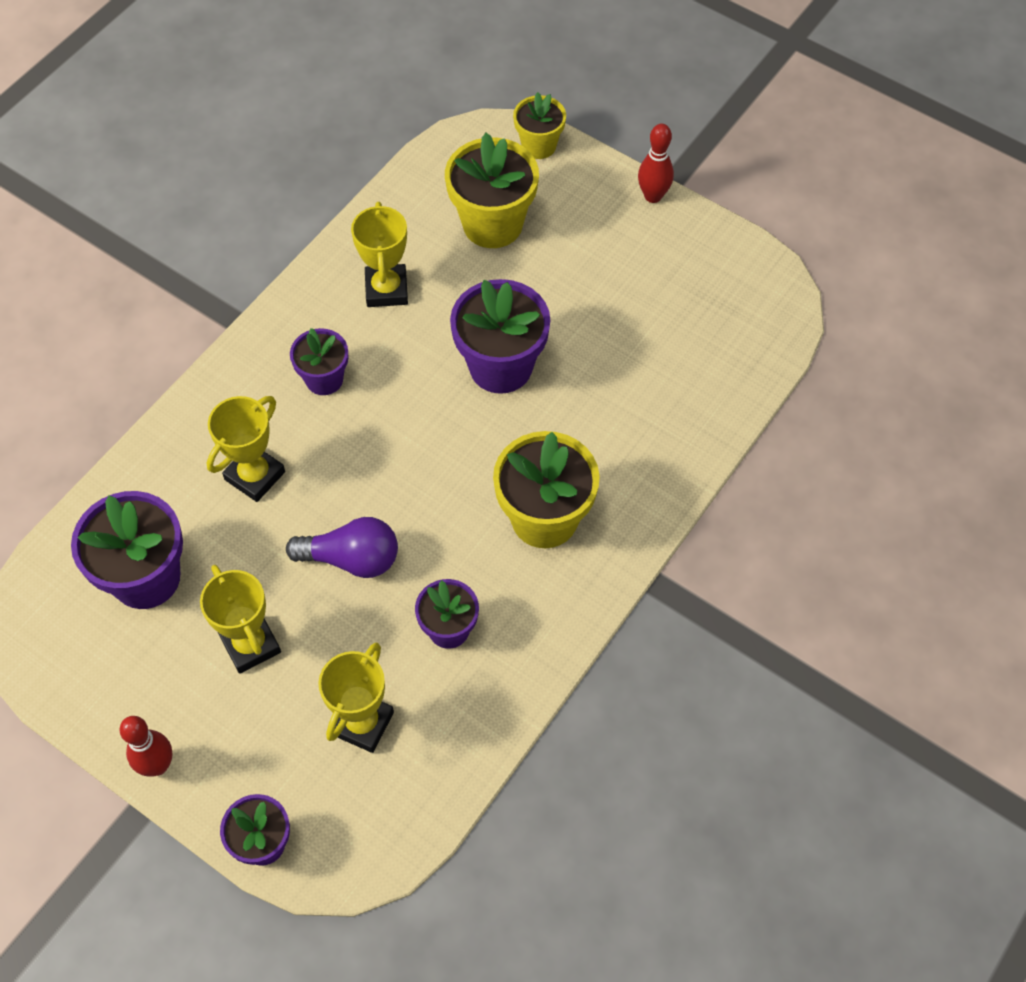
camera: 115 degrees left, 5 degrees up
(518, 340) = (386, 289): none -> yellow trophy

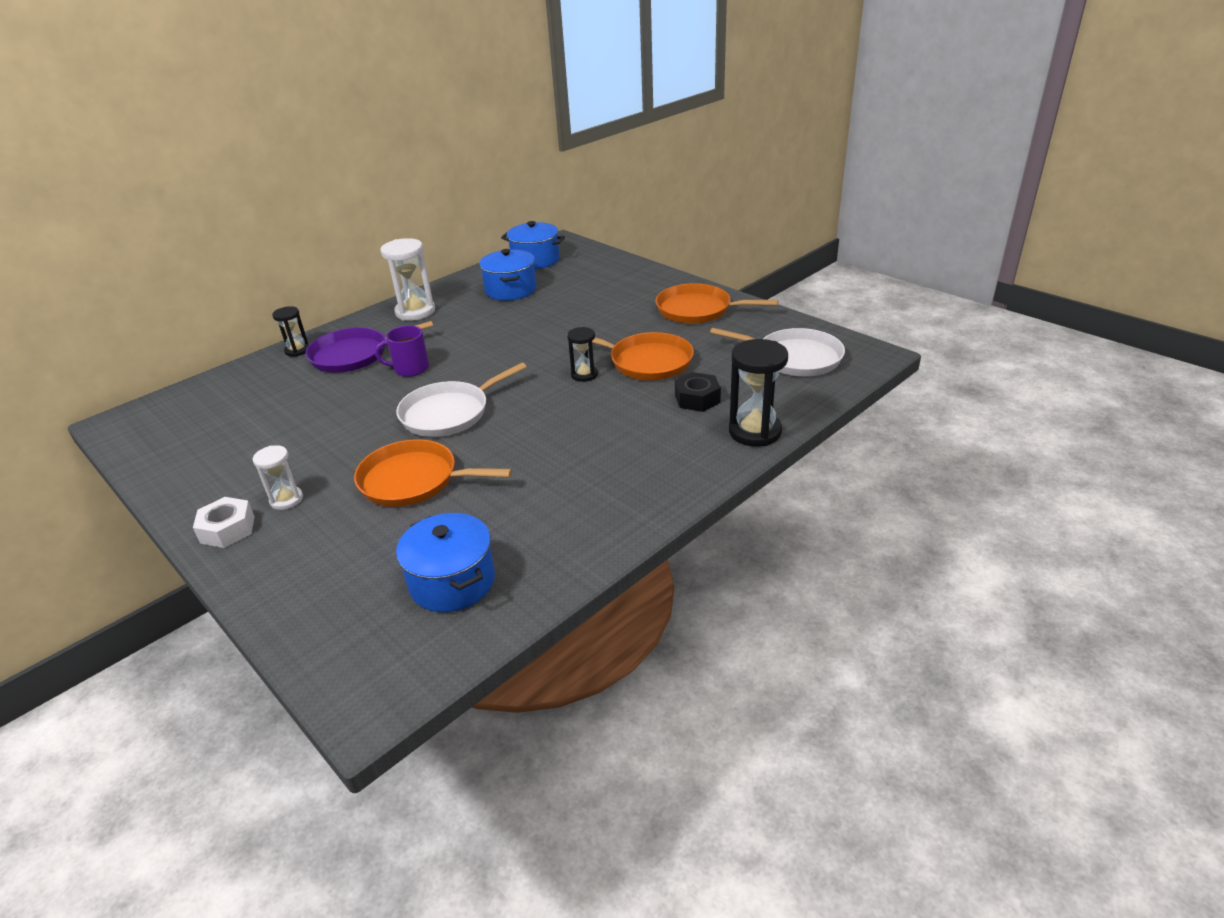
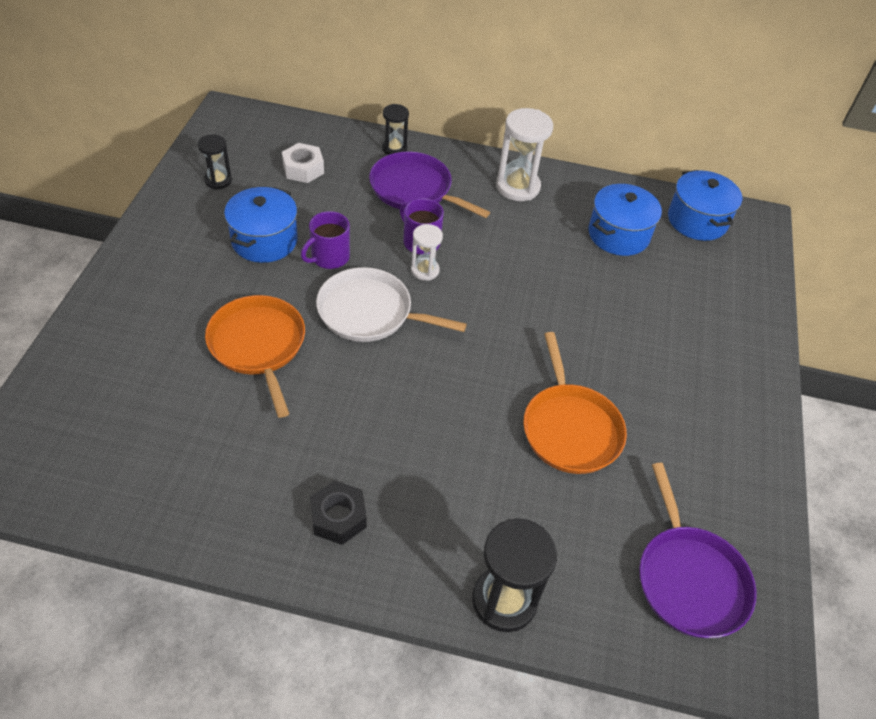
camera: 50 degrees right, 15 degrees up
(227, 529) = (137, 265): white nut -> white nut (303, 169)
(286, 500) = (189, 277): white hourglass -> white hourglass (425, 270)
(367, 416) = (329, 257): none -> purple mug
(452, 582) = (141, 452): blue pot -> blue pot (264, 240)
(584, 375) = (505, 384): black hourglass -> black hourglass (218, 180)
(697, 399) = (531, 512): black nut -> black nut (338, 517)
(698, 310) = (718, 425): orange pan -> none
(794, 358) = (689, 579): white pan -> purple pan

+===+

DIRECTIONS :: An exact copy is needed of the lines from the start of the listing through the line with "(367, 416) = (329, 257): none -> purple mug", both end lines included and pictures excluded.

YOUR RESPONSE ::
camera: 115 degrees left, 5 degrees up
(518, 340) = (386, 289): none -> yellow trophy

camera: 50 degrees right, 15 degrees up
(227, 529) = (137, 265): white nut -> white nut (303, 169)
(286, 500) = (189, 277): white hourglass -> white hourglass (425, 270)
(367, 416) = (329, 257): none -> purple mug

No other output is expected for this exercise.